PROBLEM:
Return every line from the records below with the string "plus".
----------------------------------------
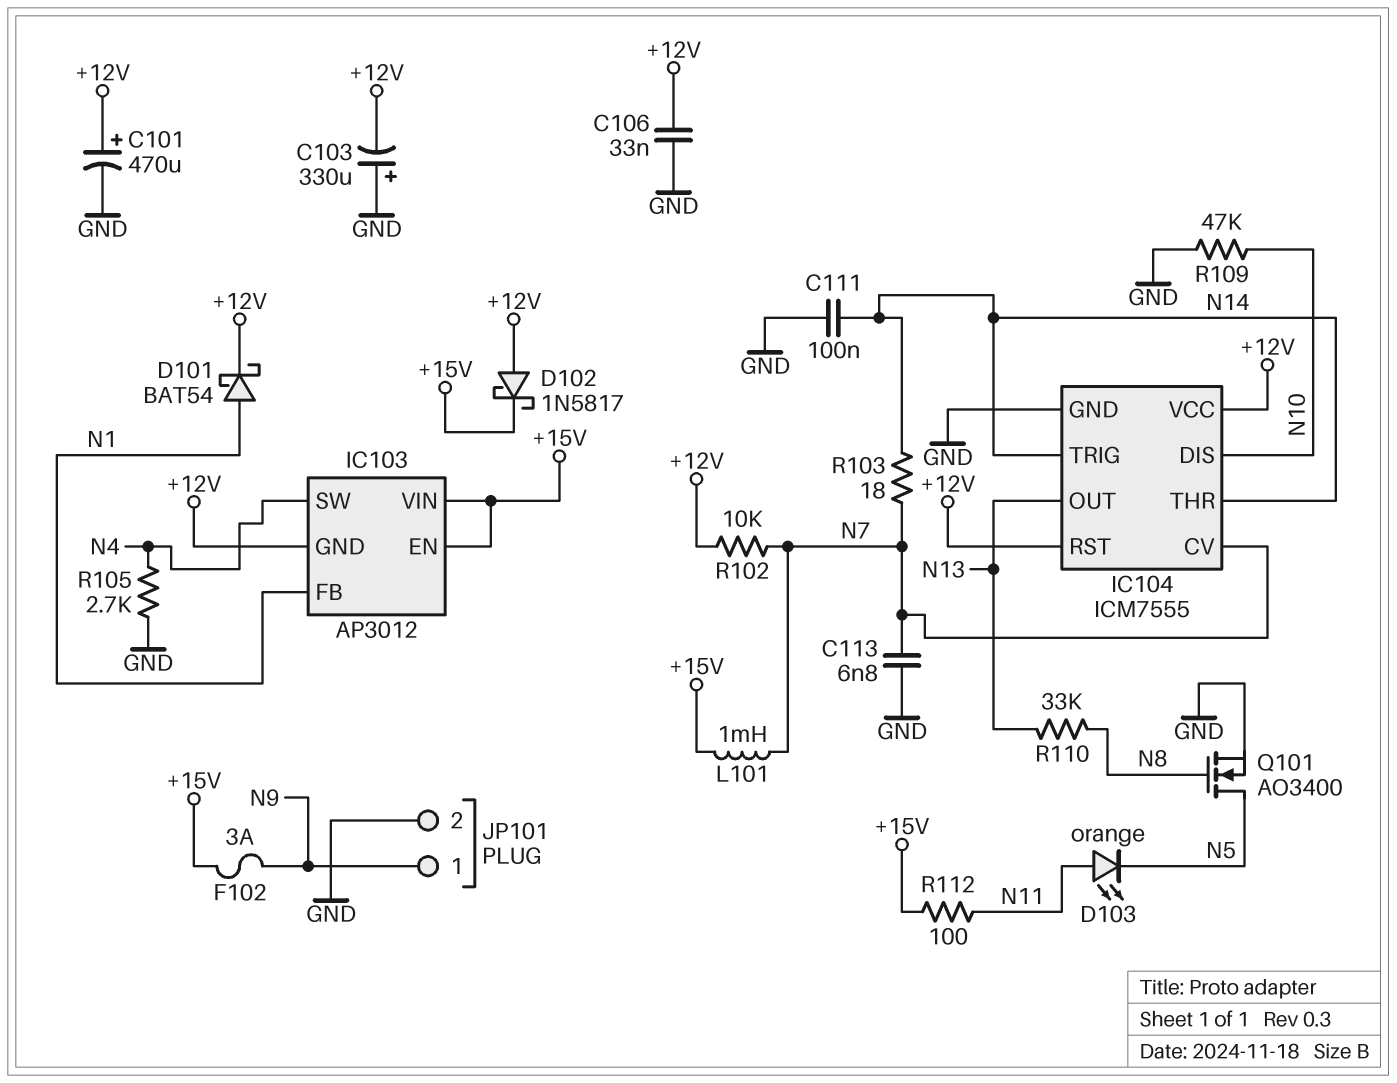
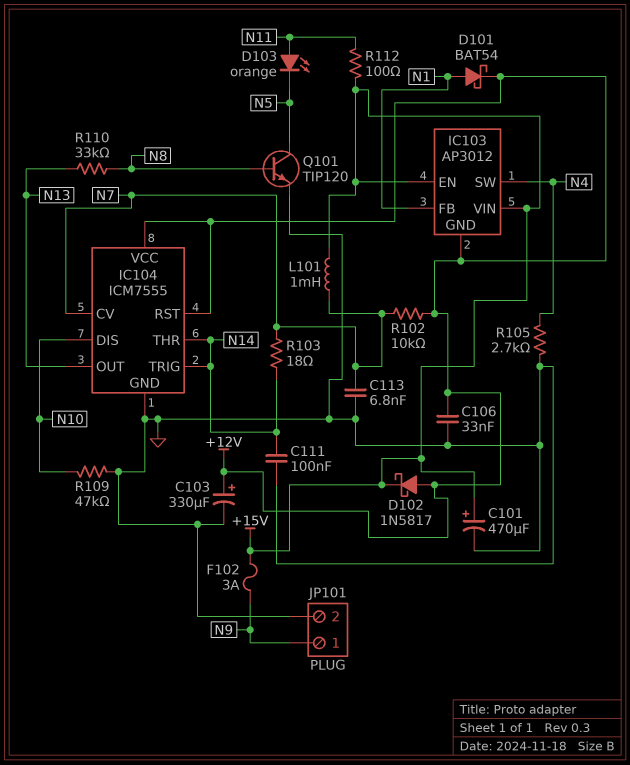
C101: 470uF (plus +12V, minus GND) -> 470uF (plus +15V, minus GND)
C103: 330uF (plus GND, minus +12V) -> 330uF (plus +12V, minus GND)
Q101: NMOS AO3400 (G N8, D N5, S GND) -> NPN TIP120 (B N8, C N5, E GND)

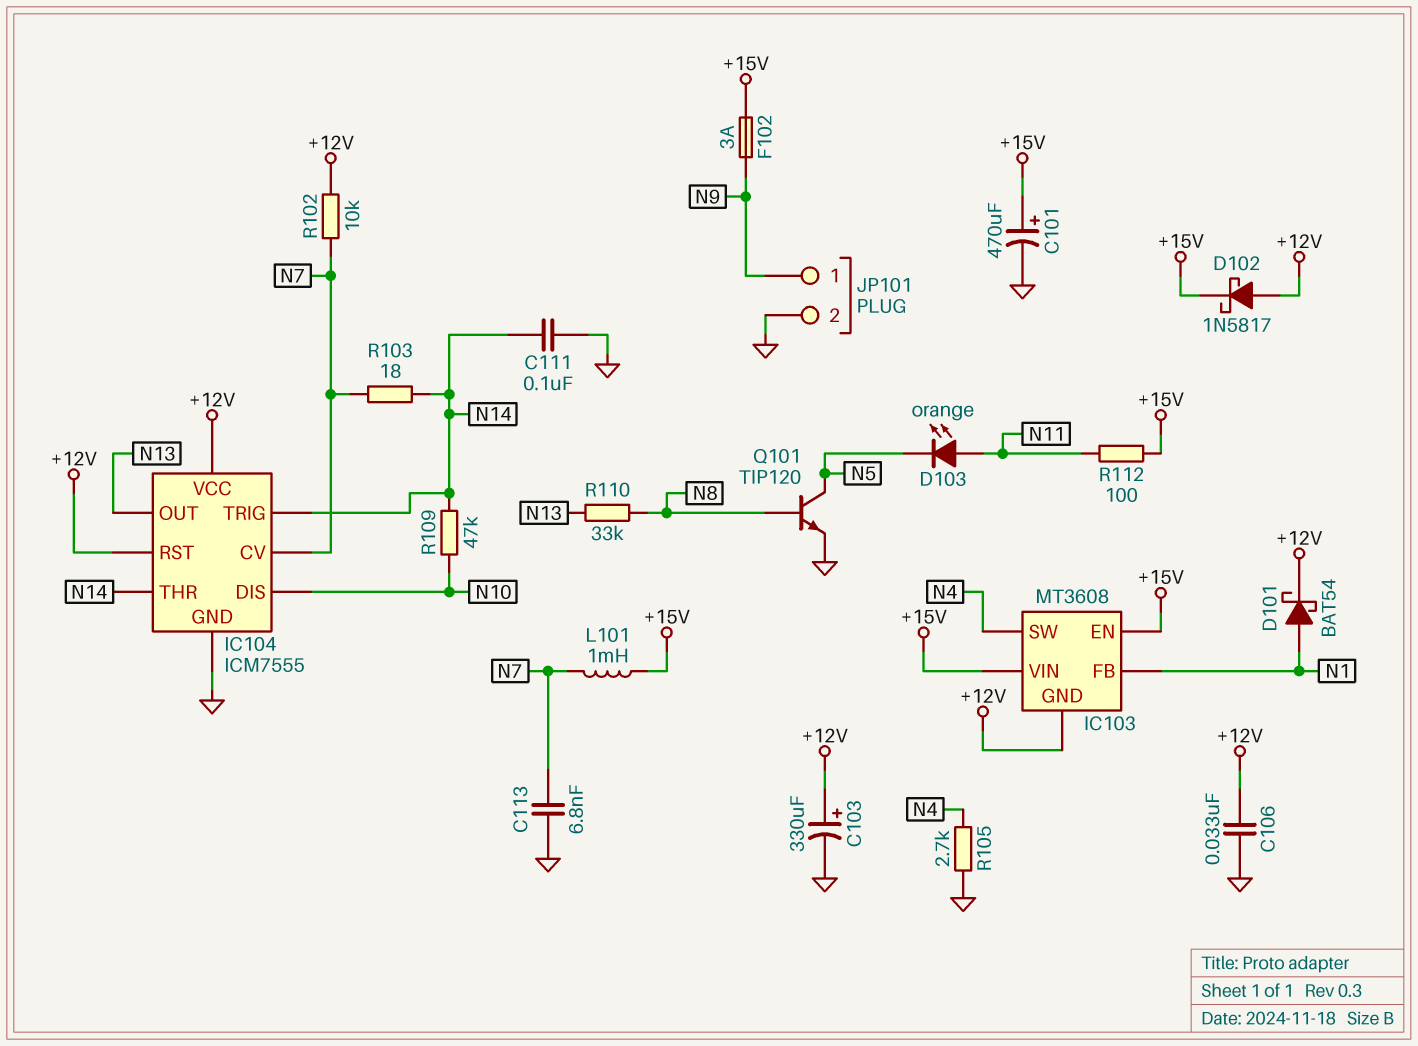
IC103: AP3012 -> MT3608
R109: 47k (GND, N10) -> 47k (N10, N14)

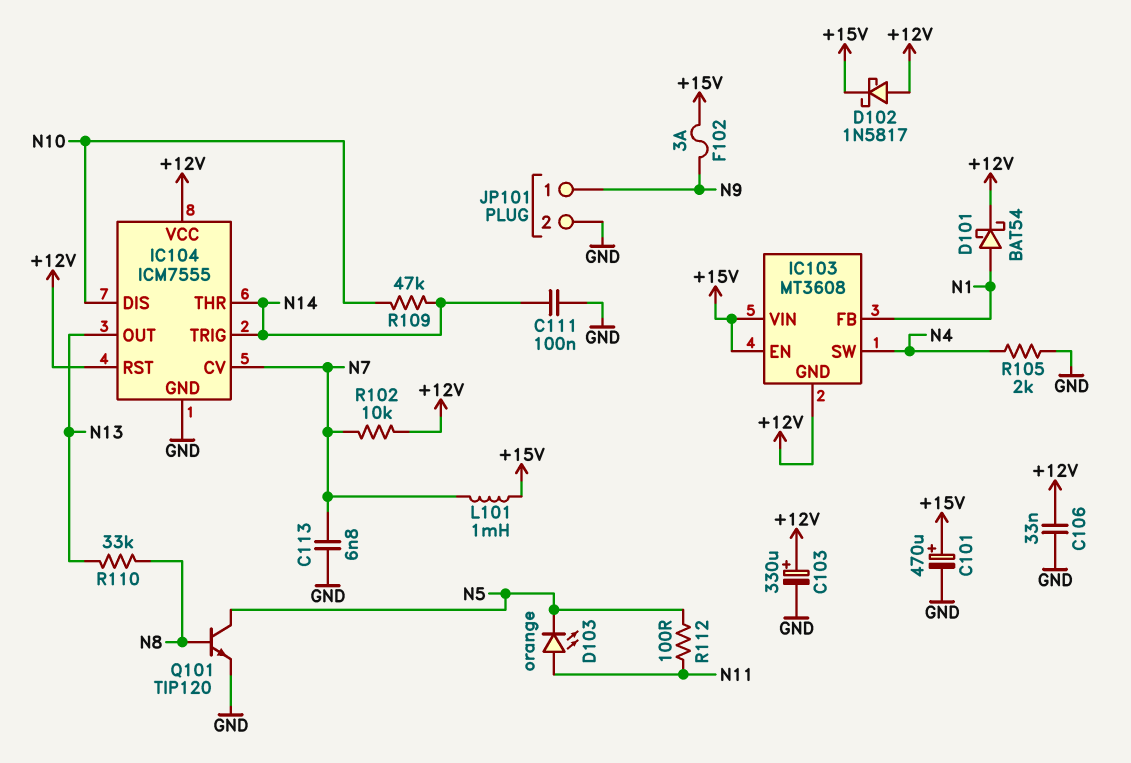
R103: 18 (N7, N14) -> none
R105: 2.7k (GND, N4) -> 2k (GND, N4)
R112: 100 (+15V, N11) -> 100 (N5, N11)

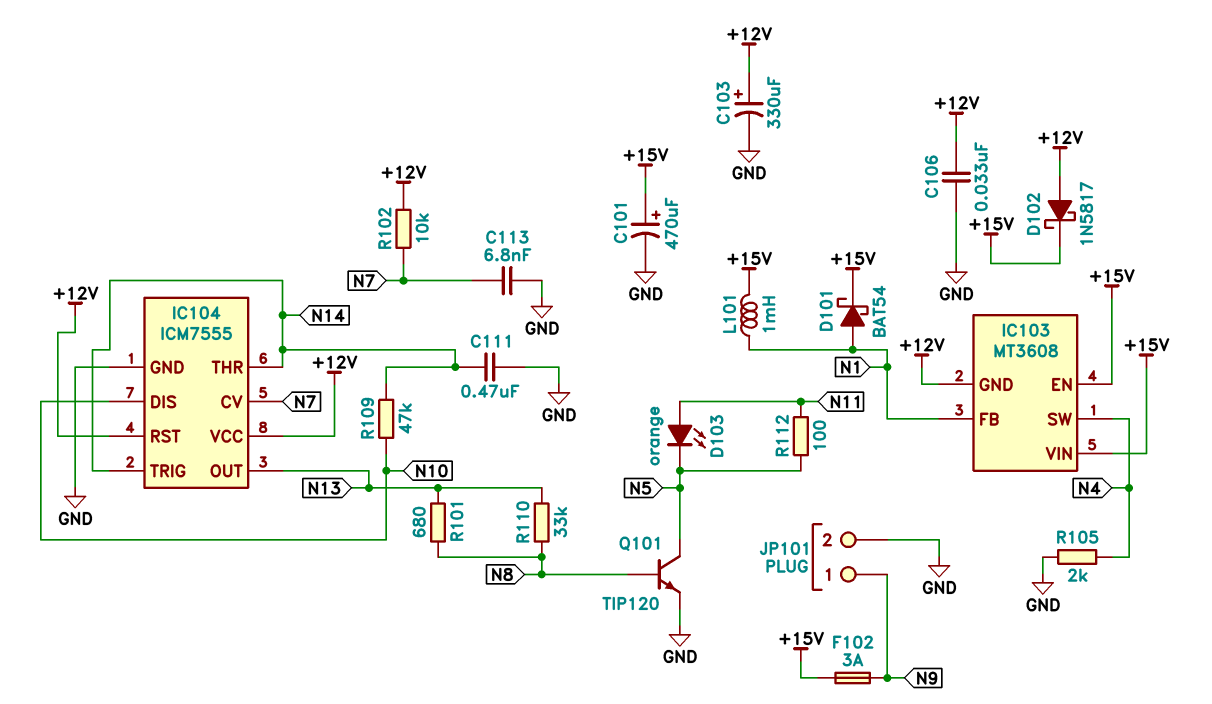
C111: 100nF (GND, N14) -> 470nF (GND, N14)
D101: schottky BAT54 (A N1, K +12V) -> schottky BAT54 (A N1, K +15V)
L101: 1mH (+15V, N7) -> 1mH (+15V, N1)
R101: none -> 680 (N8, N13)

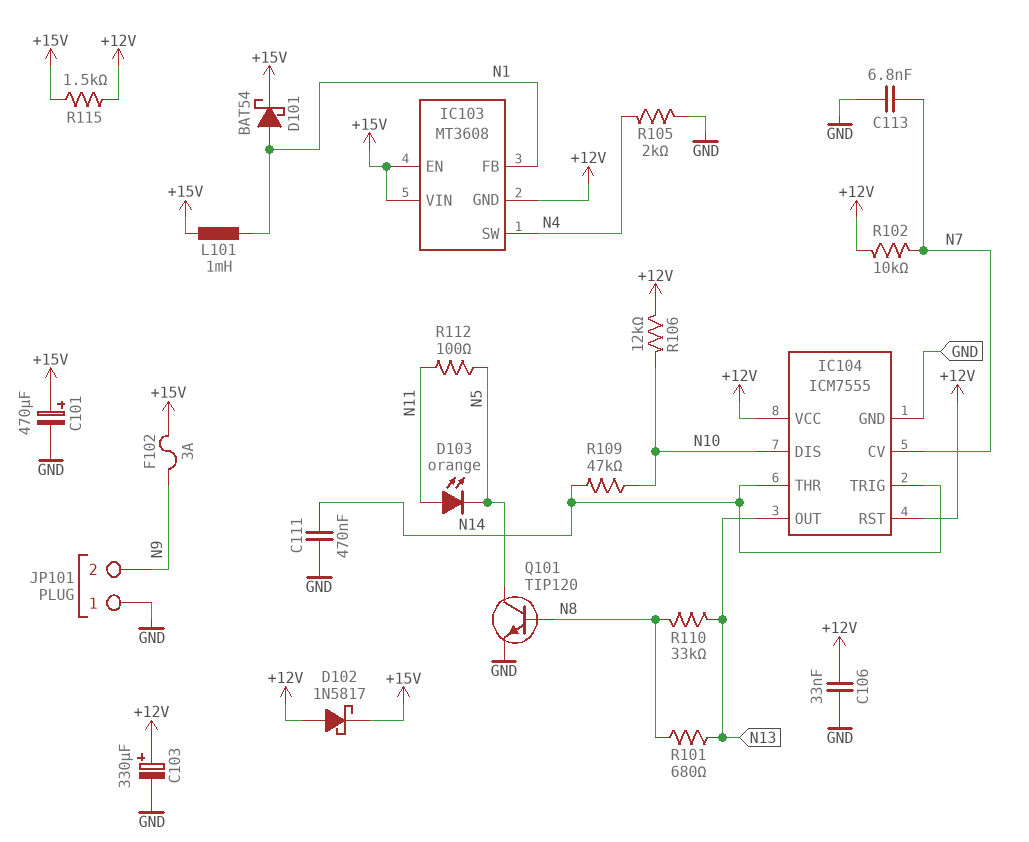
JP101 pin 1: N9 -> GND
JP101 pin 2: GND -> N9
R106: none -> 12k (+12V, N10)
R115: none -> 1.5k (+12V, +15V)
----------------------------------------
OUTPUT OF THE TASK:
C101: 470uF (plus +12V, minus GND) -> 470uF (plus +15V, minus GND)
C103: 330uF (plus GND, minus +12V) -> 330uF (plus +12V, minus GND)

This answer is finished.